[Collection entries]
----------

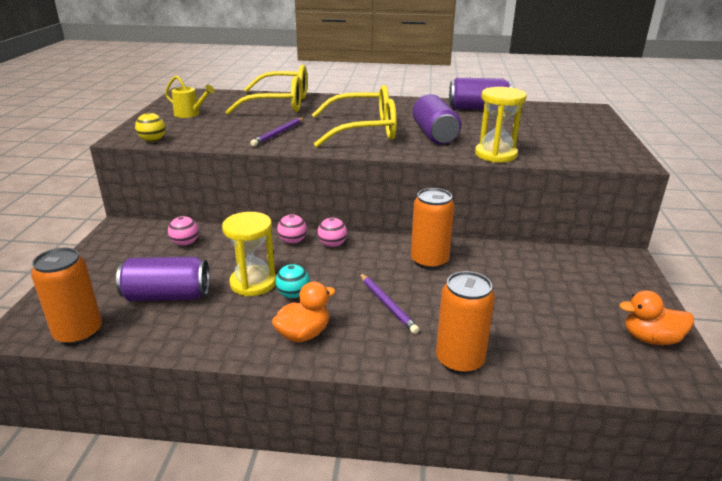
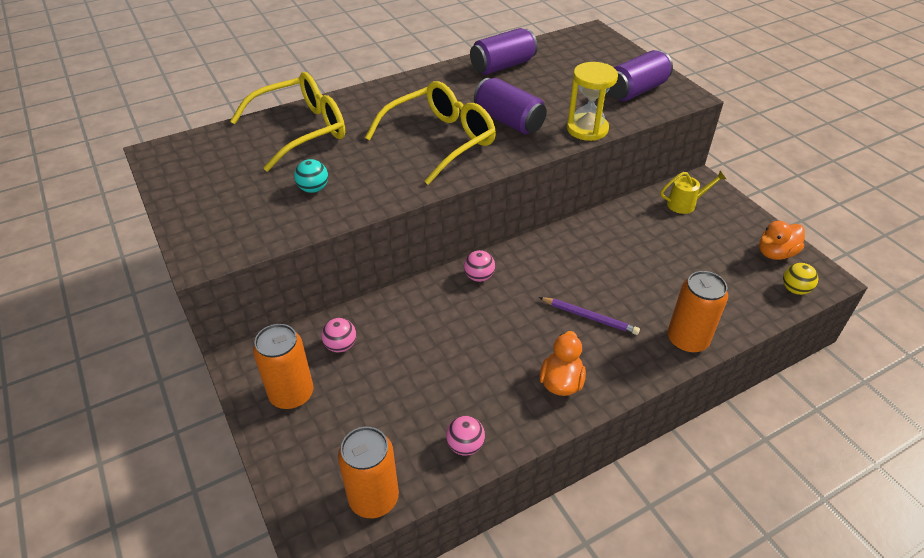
camera: 35 degrees left, 15 degrees up
purple can [116,257,210,301] -> purple can moved to [608,50,673,101]
yellow ball [135,113,166,142] -> yellow ball moved to [783,263,818,295]
yellow watering can [165,76,215,118] -> yellow watering can moved to [661,171,726,214]
yellow hourglass [222,212,276,296] -> none
purple pencil [250,118,304,146] -> none
turquoise ball [275,264,310,298] -> turquoise ball moved to [294,159,328,193]
pink ball [277,214,307,244] -> pink ball moved to [446,416,485,456]
orange can [411,188,455,269] -> orange can moved to [253,324,313,409]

----------

How to complete this task =
How many lines above contain the word "yellow"? Answer with the number alone.

Exercise output =
3